### ASSIGNED TASK
This exercise asks for the entries below to be printed exactly.

(DATA UNDER STUDY begins)

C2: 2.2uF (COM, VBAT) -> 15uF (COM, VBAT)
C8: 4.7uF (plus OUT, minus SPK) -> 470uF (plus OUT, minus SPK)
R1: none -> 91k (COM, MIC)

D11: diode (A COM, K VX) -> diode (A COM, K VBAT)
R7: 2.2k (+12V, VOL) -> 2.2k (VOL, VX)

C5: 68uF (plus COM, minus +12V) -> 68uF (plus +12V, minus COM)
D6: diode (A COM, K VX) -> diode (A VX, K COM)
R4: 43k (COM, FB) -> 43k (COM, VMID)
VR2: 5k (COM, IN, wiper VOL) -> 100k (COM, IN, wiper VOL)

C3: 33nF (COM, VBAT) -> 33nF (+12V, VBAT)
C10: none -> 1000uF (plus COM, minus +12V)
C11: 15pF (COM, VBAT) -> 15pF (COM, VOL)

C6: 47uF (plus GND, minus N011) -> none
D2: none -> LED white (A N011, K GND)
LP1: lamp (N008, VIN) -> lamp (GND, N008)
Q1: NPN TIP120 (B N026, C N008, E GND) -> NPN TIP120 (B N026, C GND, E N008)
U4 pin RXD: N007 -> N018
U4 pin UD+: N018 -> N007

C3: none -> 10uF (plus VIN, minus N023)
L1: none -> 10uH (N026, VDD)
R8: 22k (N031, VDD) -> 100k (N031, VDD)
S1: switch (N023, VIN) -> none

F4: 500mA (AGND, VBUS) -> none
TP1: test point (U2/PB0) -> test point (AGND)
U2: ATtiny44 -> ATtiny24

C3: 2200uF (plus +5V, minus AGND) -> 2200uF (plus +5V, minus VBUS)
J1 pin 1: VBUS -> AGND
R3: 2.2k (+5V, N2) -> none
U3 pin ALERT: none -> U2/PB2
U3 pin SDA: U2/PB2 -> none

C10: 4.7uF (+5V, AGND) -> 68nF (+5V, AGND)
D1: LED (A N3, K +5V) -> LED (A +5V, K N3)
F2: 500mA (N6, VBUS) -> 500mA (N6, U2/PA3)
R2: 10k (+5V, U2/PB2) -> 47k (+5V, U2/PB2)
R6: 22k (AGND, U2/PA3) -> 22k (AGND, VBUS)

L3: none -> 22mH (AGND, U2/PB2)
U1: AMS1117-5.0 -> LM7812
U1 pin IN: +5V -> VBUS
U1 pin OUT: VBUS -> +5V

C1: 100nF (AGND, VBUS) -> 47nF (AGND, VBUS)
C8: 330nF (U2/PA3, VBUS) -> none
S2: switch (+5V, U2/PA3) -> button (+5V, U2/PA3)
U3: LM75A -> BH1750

(DATA UNDER STUDY ends)

### RESULT OF THE EXERCISE
C2: 2.2uF (COM, VBAT) -> 15uF (COM, VBAT)
C8: 4.7uF (plus OUT, minus SPK) -> 470uF (plus OUT, minus SPK)
R1: none -> 91k (COM, MIC)

D11: diode (A COM, K VX) -> diode (A COM, K VBAT)
R7: 2.2k (+12V, VOL) -> 2.2k (VOL, VX)

C5: 68uF (plus COM, minus +12V) -> 68uF (plus +12V, minus COM)
D6: diode (A COM, K VX) -> diode (A VX, K COM)
R4: 43k (COM, FB) -> 43k (COM, VMID)
VR2: 5k (COM, IN, wiper VOL) -> 100k (COM, IN, wiper VOL)

C3: 33nF (COM, VBAT) -> 33nF (+12V, VBAT)
C10: none -> 1000uF (plus COM, minus +12V)
C11: 15pF (COM, VBAT) -> 15pF (COM, VOL)

C6: 47uF (plus GND, minus N011) -> none
D2: none -> LED white (A N011, K GND)
LP1: lamp (N008, VIN) -> lamp (GND, N008)
Q1: NPN TIP120 (B N026, C N008, E GND) -> NPN TIP120 (B N026, C GND, E N008)
U4 pin RXD: N007 -> N018
U4 pin UD+: N018 -> N007

C3: none -> 10uF (plus VIN, minus N023)
L1: none -> 10uH (N026, VDD)
R8: 22k (N031, VDD) -> 100k (N031, VDD)
S1: switch (N023, VIN) -> none

F4: 500mA (AGND, VBUS) -> none
TP1: test point (U2/PB0) -> test point (AGND)
U2: ATtiny44 -> ATtiny24

C3: 2200uF (plus +5V, minus AGND) -> 2200uF (plus +5V, minus VBUS)
J1 pin 1: VBUS -> AGND
R3: 2.2k (+5V, N2) -> none
U3 pin ALERT: none -> U2/PB2
U3 pin SDA: U2/PB2 -> none

C10: 4.7uF (+5V, AGND) -> 68nF (+5V, AGND)
D1: LED (A N3, K +5V) -> LED (A +5V, K N3)
F2: 500mA (N6, VBUS) -> 500mA (N6, U2/PA3)
R2: 10k (+5V, U2/PB2) -> 47k (+5V, U2/PB2)
R6: 22k (AGND, U2/PA3) -> 22k (AGND, VBUS)

L3: none -> 22mH (AGND, U2/PB2)
U1: AMS1117-5.0 -> LM7812
U1 pin IN: +5V -> VBUS
U1 pin OUT: VBUS -> +5V

C1: 100nF (AGND, VBUS) -> 47nF (AGND, VBUS)
C8: 330nF (U2/PA3, VBUS) -> none
S2: switch (+5V, U2/PA3) -> button (+5V, U2/PA3)
U3: LM75A -> BH1750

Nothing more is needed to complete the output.